Given data:
***

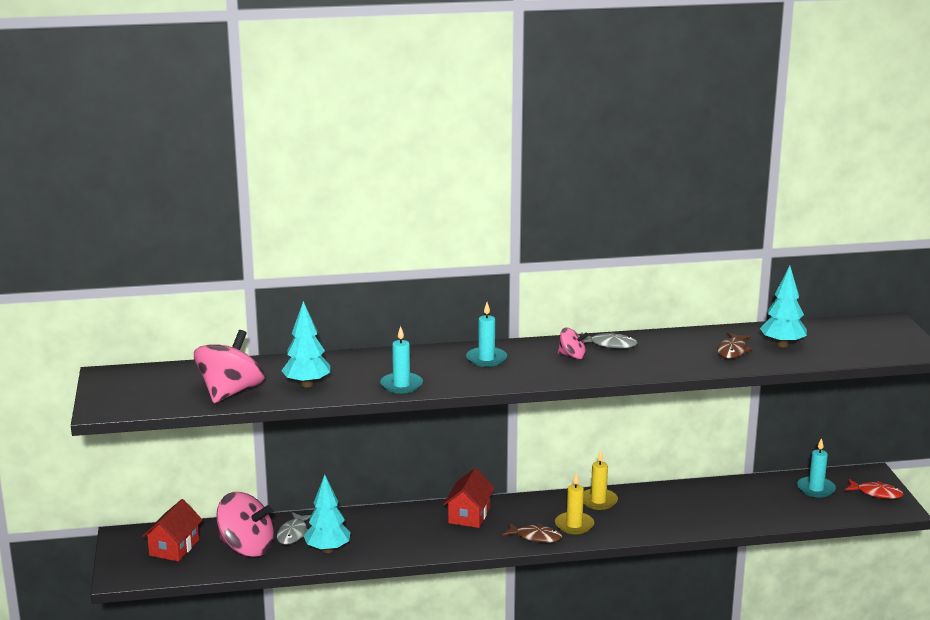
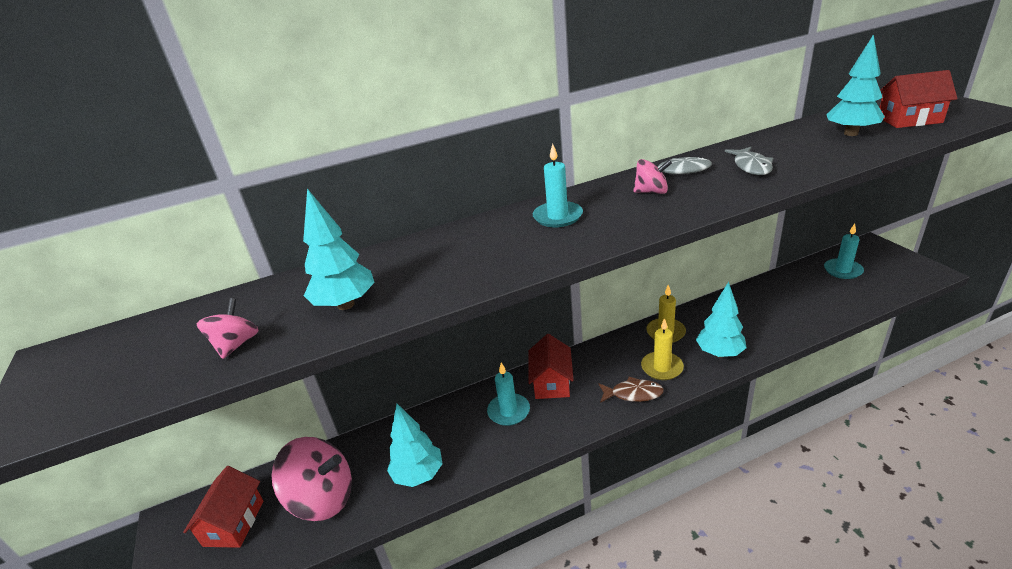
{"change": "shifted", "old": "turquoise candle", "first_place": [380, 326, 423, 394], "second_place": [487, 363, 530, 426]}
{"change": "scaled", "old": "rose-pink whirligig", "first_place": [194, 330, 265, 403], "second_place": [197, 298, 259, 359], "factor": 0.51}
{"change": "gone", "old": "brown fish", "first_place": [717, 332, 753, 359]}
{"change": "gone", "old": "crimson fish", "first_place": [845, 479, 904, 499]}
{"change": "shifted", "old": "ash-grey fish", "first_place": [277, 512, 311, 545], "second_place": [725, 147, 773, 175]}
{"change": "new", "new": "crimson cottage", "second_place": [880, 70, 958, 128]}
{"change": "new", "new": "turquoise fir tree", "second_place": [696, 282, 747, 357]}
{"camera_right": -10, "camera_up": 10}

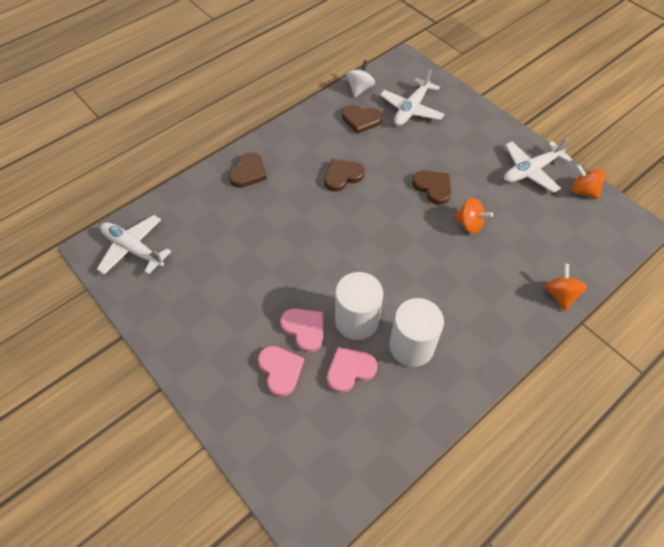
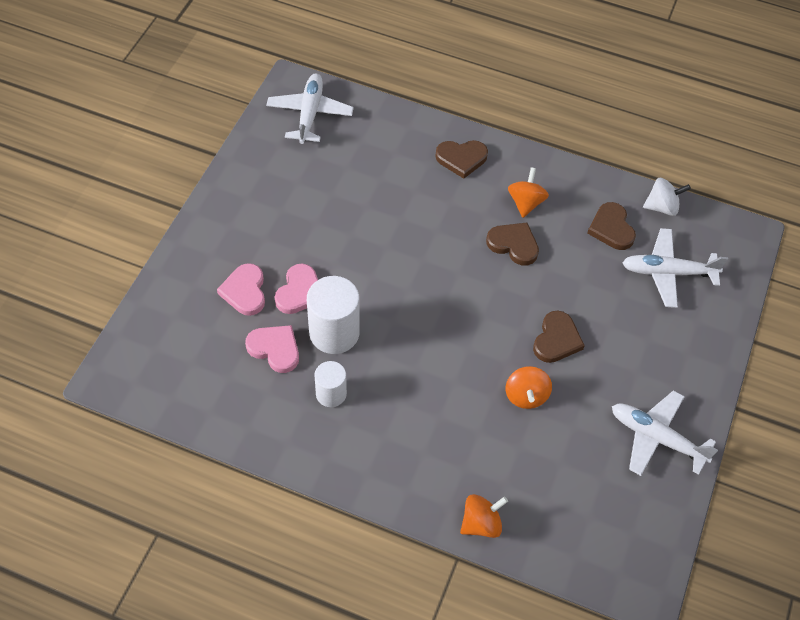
{"change": "shifted", "old": "orange-coloured whirligig", "first_place": [571, 164, 605, 199], "second_place": [508, 167, 549, 218]}
{"change": "scaled", "old": "snow-white cylinder shape", "first_place": [389, 298, 444, 367], "second_place": [314, 361, 347, 407], "factor": 0.59}
{"change": "rotated", "old": "rose-pink heart", "first_place": [258, 346, 304, 397], "second_place": [217, 263, 265, 316], "degrees": 135}
{"camera_right": 60, "camera_up": 0}

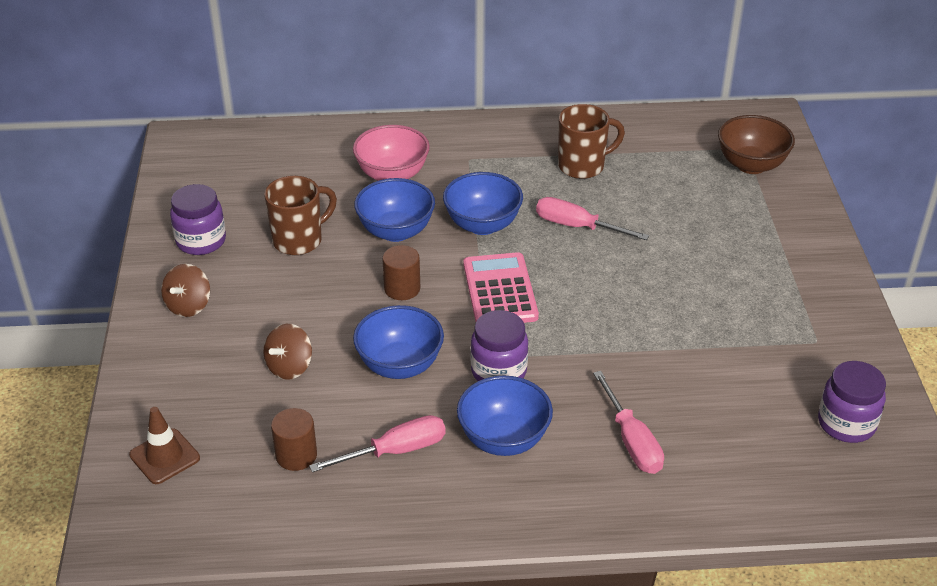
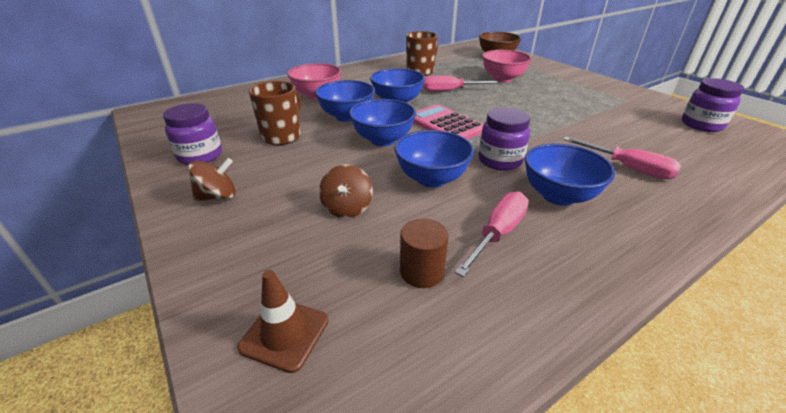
{"change": "swapped", "old": "brown cylinder shape", "new": "blue bowl", "first_place": [382, 245, 420, 300], "second_place": [349, 99, 416, 146]}
{"change": "rotated", "old": "brown whirligig", "first_place": [161, 264, 210, 317], "second_place": [188, 158, 236, 201], "degrees": -105}
{"change": "new", "new": "rose-pink bowl", "second_place": [482, 50, 532, 82]}
{"camera_right": -30, "camera_up": -5}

***

Transcribe the full listing exactly, but keep every image out of it.

{"change": "shifted", "old": "turquoise candle", "first_place": [380, 326, 423, 394], "second_place": [487, 363, 530, 426]}
{"change": "scaled", "old": "rose-pink whirligig", "first_place": [194, 330, 265, 403], "second_place": [197, 298, 259, 359], "factor": 0.51}
{"change": "gone", "old": "brown fish", "first_place": [717, 332, 753, 359]}
{"change": "gone", "old": "crimson fish", "first_place": [845, 479, 904, 499]}
{"change": "shifted", "old": "ash-grey fish", "first_place": [277, 512, 311, 545], "second_place": [725, 147, 773, 175]}
{"change": "new", "new": "crimson cottage", "second_place": [880, 70, 958, 128]}
{"change": "new", "new": "turquoise fir tree", "second_place": [696, 282, 747, 357]}
{"camera_right": -10, "camera_up": 10}

{"change": "shifted", "old": "orange-coloured whirligig", "first_place": [571, 164, 605, 199], "second_place": [508, 167, 549, 218]}
{"change": "scaled", "old": "snow-white cylinder shape", "first_place": [389, 298, 444, 367], "second_place": [314, 361, 347, 407], "factor": 0.59}
{"change": "rotated", "old": "rose-pink heart", "first_place": [258, 346, 304, 397], "second_place": [217, 263, 265, 316], "degrees": 135}
{"camera_right": 60, "camera_up": 0}

{"change": "swapped", "old": "brown cylinder shape", "new": "blue bowl", "first_place": [382, 245, 420, 300], "second_place": [349, 99, 416, 146]}
{"change": "rotated", "old": "brown whirligig", "first_place": [161, 264, 210, 317], "second_place": [188, 158, 236, 201], "degrees": -105}
{"change": "new", "new": "rose-pink bowl", "second_place": [482, 50, 532, 82]}
{"camera_right": -30, "camera_up": -5}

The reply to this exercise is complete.